> **PROVIDED RECORDS**
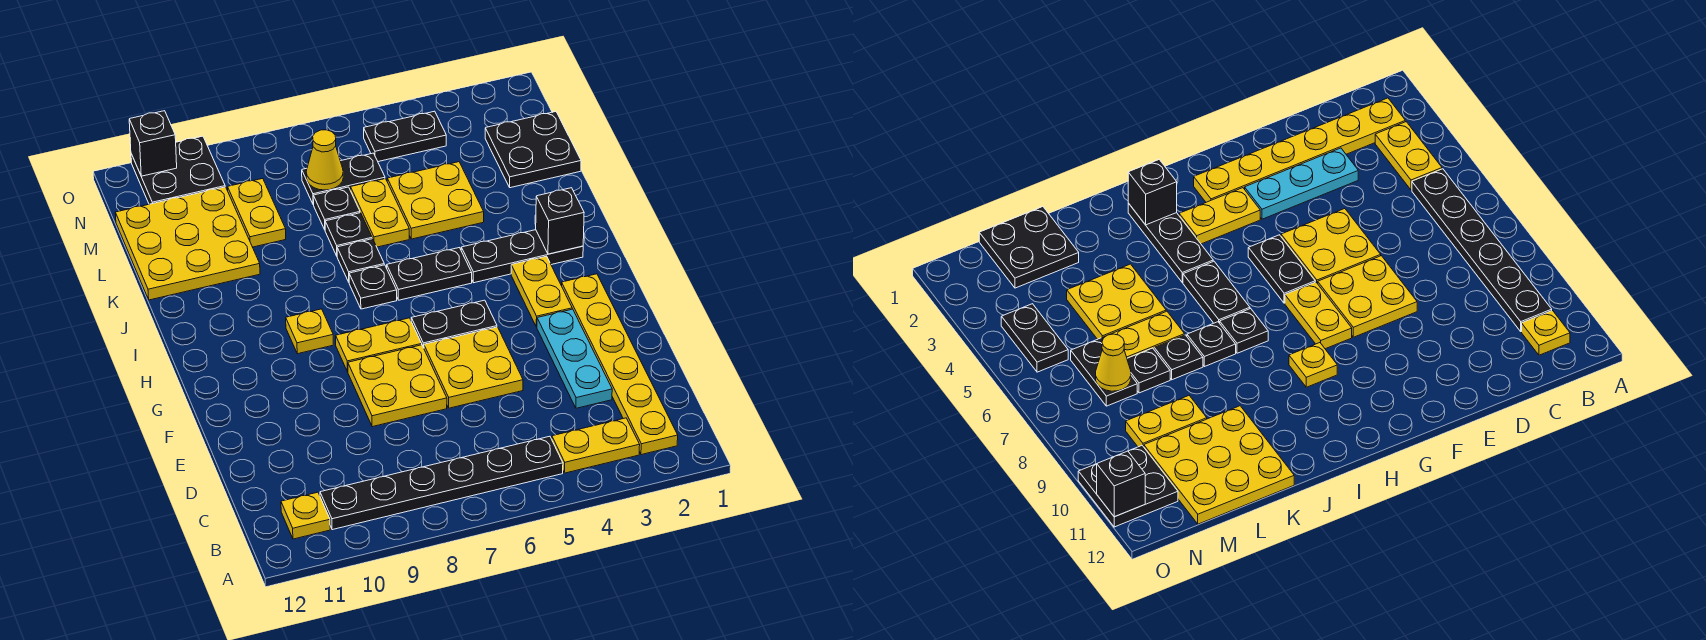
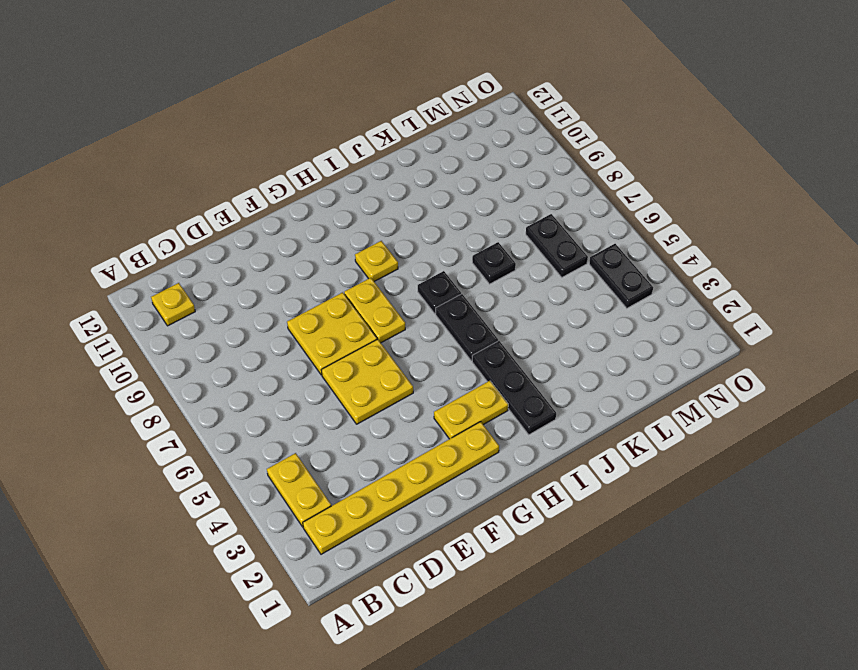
none -> black plate B5:B10 level 1
none -> cyan plate D3:F3 level 1
none -> black plate G5:G6 level 1

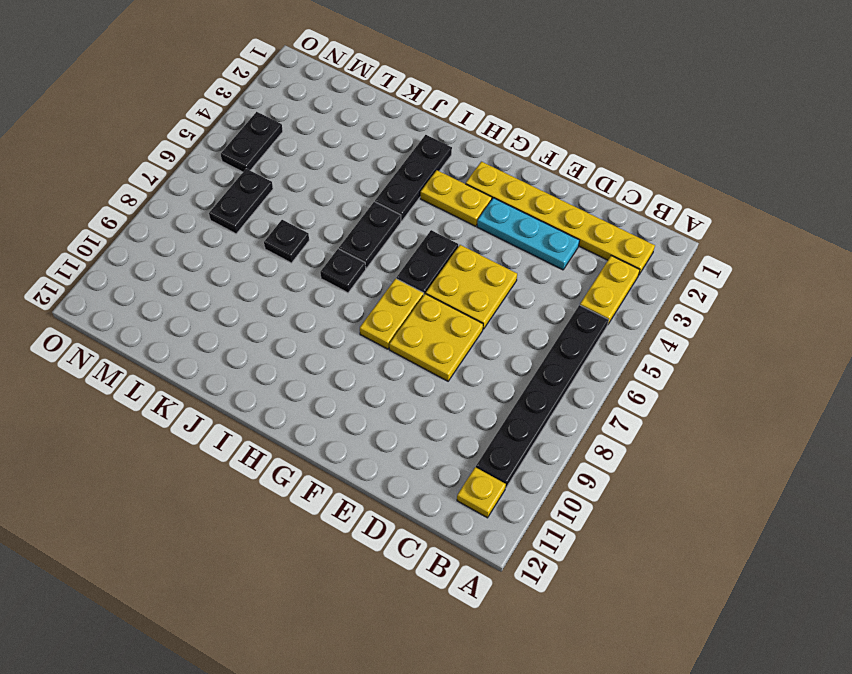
none -> yellow plate H9 level 1
none -> black plate J7 level 1
none -> yellow plate K4:L5 level 1

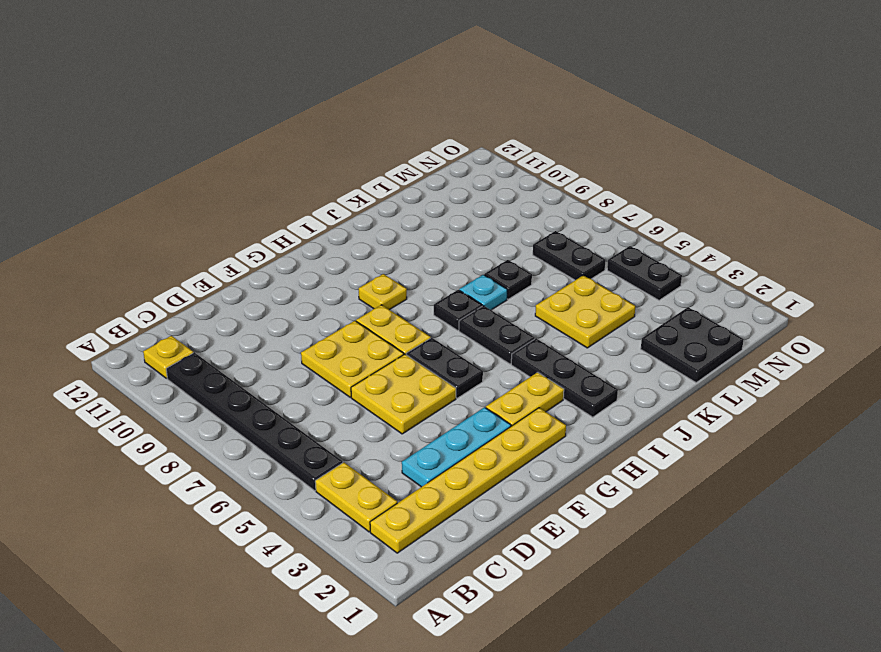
cyan plate J7 level 1 -> black plate J7 level 1
none -> yellow plate K6:L6 level 1
none -> yellow plate K10:M12 level 1
none -> black plate L7 level 1

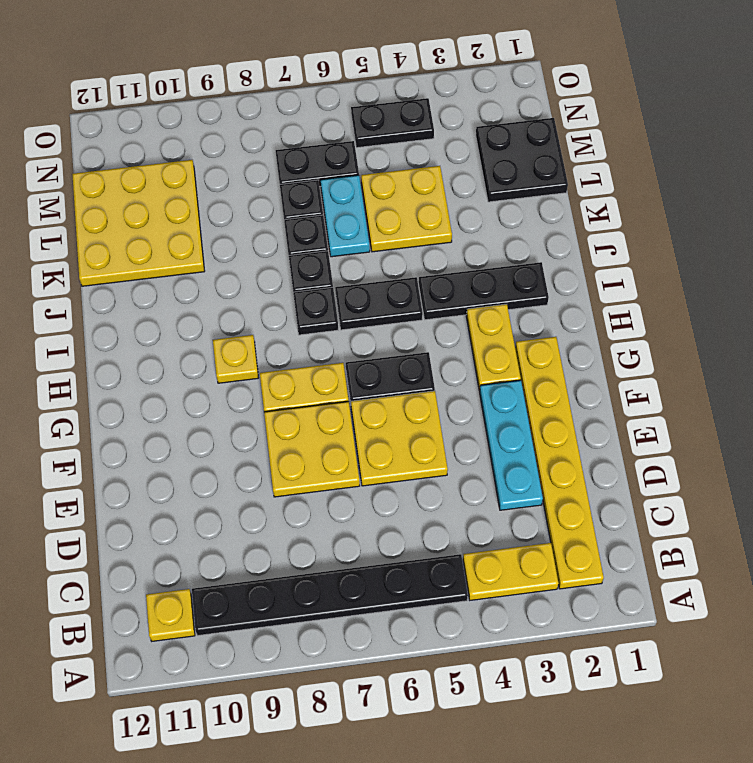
cyan plate K6:L6 level 1 -> yellow plate K6:L6 level 1
none -> yellow plate L9:M9 level 1
none -> black plate N10:O11 level 1
none -> black brick I2 level 2

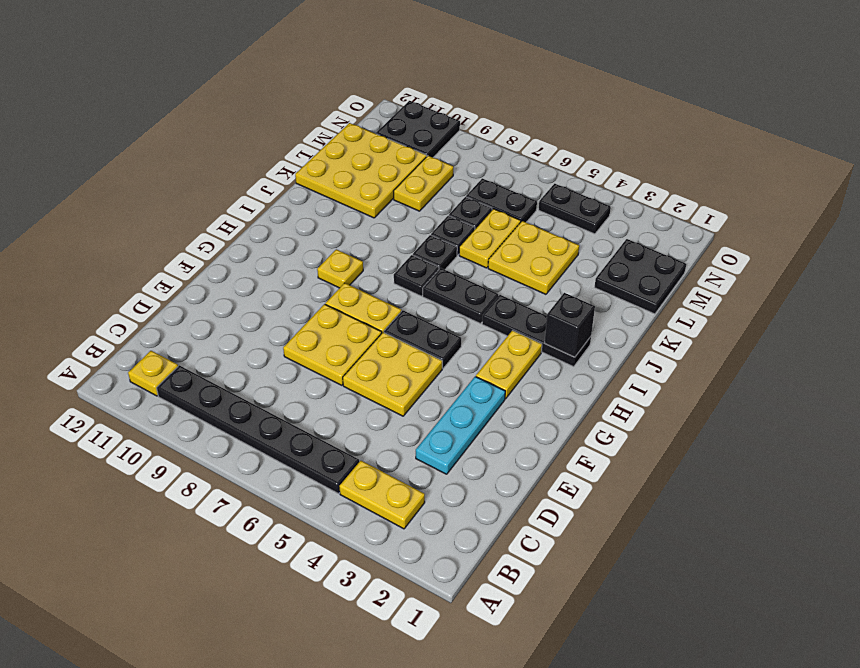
none -> yellow plate B2:G2 level 1
none -> yellow cone M7 level 2
none -> black brick O11 level 2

> **TASK DIRECTIONS**
Set down the records precisely as they appear. Any picture stays out.

> **EXPECTED OUTPUT**
none -> black plate B5:B10 level 1
none -> cyan plate D3:F3 level 1
none -> black plate G5:G6 level 1

none -> yellow plate H9 level 1
none -> black plate J7 level 1
none -> yellow plate K4:L5 level 1

cyan plate J7 level 1 -> black plate J7 level 1
none -> yellow plate K6:L6 level 1
none -> yellow plate K10:M12 level 1
none -> black plate L7 level 1

cyan plate K6:L6 level 1 -> yellow plate K6:L6 level 1
none -> yellow plate L9:M9 level 1
none -> black plate N10:O11 level 1
none -> black brick I2 level 2

none -> yellow plate B2:G2 level 1
none -> yellow cone M7 level 2
none -> black brick O11 level 2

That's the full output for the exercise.